_Activity_
Every line below between the one holding "blue wallet: 4 -> 2" and the one holding "white flashlight: 9 -> 6", inclusive, should be copied exactly, and no other line.

_Dataset content_
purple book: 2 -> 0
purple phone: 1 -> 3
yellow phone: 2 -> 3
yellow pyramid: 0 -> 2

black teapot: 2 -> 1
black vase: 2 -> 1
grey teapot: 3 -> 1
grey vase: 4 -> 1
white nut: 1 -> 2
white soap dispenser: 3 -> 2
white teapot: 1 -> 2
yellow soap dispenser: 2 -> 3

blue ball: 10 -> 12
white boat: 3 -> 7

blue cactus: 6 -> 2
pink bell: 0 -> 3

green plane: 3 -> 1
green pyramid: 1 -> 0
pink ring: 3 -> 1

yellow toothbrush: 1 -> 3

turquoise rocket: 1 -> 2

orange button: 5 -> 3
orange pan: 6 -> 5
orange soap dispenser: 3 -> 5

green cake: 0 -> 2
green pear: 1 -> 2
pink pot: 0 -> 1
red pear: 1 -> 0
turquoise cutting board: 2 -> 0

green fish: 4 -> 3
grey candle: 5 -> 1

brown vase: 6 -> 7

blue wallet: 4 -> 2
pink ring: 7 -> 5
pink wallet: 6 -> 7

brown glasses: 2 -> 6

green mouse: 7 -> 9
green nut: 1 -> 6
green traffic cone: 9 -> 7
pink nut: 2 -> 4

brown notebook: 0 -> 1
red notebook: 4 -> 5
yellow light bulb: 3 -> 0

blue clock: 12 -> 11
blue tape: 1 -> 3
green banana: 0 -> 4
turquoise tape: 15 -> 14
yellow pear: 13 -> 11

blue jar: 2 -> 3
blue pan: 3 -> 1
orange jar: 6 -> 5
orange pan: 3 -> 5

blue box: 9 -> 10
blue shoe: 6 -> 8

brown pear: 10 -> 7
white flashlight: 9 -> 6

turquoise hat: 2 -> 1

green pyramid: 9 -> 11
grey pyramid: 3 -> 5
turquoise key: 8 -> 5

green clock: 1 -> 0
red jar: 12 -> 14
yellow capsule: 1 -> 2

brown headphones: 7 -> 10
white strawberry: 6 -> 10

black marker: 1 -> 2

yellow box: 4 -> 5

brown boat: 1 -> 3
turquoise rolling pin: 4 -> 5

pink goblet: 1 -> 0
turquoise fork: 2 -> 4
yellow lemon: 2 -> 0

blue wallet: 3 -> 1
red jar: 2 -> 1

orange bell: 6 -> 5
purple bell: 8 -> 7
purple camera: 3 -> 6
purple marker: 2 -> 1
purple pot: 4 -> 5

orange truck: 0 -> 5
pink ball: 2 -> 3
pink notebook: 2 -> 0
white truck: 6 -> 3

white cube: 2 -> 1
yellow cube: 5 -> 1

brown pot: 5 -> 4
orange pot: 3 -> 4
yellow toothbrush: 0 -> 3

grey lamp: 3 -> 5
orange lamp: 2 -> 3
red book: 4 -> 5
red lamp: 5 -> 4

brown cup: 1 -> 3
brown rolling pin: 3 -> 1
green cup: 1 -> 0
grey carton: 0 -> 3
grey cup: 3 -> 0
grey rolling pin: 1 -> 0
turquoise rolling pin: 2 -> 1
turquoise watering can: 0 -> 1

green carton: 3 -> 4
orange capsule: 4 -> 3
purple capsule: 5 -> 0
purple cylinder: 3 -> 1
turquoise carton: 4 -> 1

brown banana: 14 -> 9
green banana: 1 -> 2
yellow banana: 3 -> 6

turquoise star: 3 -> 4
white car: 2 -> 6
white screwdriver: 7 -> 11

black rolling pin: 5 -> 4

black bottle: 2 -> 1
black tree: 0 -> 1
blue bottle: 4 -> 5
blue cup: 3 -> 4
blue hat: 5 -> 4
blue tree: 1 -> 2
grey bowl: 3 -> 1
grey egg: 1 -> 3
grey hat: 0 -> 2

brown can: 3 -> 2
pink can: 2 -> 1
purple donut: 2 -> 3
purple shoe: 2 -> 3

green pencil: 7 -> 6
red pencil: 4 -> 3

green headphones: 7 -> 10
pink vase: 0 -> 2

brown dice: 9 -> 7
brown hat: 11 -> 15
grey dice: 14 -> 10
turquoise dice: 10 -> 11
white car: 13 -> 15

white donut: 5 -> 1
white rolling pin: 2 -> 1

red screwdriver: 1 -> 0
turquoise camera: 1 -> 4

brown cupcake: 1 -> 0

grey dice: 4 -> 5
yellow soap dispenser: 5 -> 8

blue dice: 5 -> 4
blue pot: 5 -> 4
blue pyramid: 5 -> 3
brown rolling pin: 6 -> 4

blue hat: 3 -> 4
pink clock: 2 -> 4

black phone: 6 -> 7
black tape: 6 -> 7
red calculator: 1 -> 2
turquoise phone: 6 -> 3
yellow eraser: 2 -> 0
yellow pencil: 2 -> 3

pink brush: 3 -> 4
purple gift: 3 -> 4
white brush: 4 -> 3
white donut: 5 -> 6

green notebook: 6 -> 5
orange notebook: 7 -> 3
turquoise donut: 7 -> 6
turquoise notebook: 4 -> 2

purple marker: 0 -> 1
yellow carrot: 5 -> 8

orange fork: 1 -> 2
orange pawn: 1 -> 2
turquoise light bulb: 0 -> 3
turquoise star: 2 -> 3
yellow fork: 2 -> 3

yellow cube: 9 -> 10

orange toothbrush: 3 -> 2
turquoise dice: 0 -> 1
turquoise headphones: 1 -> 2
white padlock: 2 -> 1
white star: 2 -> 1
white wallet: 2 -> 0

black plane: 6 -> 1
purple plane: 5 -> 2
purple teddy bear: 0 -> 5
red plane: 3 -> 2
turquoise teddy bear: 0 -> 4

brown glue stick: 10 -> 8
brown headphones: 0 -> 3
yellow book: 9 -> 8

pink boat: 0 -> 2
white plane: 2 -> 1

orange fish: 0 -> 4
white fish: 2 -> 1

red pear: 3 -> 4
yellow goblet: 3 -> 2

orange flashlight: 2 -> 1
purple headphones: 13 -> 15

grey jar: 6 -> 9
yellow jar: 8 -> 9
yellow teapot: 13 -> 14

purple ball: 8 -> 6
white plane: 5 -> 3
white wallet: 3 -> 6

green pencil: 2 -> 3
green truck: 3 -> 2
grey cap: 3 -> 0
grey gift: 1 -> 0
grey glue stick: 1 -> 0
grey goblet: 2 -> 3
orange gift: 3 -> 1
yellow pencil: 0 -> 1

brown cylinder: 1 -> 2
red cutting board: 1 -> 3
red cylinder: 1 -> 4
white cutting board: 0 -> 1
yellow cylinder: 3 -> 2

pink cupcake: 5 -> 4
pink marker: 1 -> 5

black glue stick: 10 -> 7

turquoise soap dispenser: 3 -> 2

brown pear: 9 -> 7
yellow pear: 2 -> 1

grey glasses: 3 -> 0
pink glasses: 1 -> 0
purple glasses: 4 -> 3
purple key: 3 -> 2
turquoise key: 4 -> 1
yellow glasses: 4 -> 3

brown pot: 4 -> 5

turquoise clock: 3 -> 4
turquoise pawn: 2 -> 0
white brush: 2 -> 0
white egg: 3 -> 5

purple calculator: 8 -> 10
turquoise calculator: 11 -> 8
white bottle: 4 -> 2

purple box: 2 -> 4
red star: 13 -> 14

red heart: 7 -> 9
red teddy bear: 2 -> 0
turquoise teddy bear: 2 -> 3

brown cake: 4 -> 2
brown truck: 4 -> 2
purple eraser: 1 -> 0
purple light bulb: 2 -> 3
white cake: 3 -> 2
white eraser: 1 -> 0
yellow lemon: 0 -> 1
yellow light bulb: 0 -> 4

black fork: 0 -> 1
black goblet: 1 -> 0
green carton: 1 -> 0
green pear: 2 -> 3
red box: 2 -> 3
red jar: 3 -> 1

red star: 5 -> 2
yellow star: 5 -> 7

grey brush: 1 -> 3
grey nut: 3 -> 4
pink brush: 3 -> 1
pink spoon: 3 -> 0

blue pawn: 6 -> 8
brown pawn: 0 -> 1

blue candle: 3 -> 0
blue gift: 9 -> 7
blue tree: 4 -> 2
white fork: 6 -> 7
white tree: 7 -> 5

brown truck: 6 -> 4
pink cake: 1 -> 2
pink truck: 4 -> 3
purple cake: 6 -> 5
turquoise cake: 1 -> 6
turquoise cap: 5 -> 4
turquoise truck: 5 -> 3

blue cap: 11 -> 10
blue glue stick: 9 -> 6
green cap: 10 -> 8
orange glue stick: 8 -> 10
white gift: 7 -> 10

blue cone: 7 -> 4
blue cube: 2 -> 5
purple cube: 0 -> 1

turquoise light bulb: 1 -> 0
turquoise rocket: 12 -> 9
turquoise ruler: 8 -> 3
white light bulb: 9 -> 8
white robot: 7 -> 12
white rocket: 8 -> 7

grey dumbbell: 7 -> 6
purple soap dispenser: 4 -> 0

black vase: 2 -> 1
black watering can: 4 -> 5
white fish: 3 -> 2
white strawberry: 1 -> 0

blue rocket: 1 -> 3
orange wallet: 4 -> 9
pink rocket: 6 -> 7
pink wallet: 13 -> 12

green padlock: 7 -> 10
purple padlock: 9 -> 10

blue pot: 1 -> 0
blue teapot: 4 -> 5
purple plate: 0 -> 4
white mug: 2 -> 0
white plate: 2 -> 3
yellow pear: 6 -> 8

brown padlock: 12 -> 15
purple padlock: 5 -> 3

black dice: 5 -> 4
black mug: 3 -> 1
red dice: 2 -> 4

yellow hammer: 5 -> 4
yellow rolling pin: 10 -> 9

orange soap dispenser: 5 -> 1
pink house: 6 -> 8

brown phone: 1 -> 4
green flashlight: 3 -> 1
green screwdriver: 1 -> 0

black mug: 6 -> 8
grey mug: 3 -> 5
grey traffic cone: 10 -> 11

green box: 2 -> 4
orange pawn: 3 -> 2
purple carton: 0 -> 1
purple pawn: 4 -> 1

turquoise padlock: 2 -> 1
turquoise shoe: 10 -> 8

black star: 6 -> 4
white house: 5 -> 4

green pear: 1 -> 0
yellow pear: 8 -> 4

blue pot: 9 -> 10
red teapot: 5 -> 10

_Completed task_
blue wallet: 4 -> 2
pink ring: 7 -> 5
pink wallet: 6 -> 7

brown glasses: 2 -> 6

green mouse: 7 -> 9
green nut: 1 -> 6
green traffic cone: 9 -> 7
pink nut: 2 -> 4

brown notebook: 0 -> 1
red notebook: 4 -> 5
yellow light bulb: 3 -> 0

blue clock: 12 -> 11
blue tape: 1 -> 3
green banana: 0 -> 4
turquoise tape: 15 -> 14
yellow pear: 13 -> 11

blue jar: 2 -> 3
blue pan: 3 -> 1
orange jar: 6 -> 5
orange pan: 3 -> 5

blue box: 9 -> 10
blue shoe: 6 -> 8

brown pear: 10 -> 7
white flashlight: 9 -> 6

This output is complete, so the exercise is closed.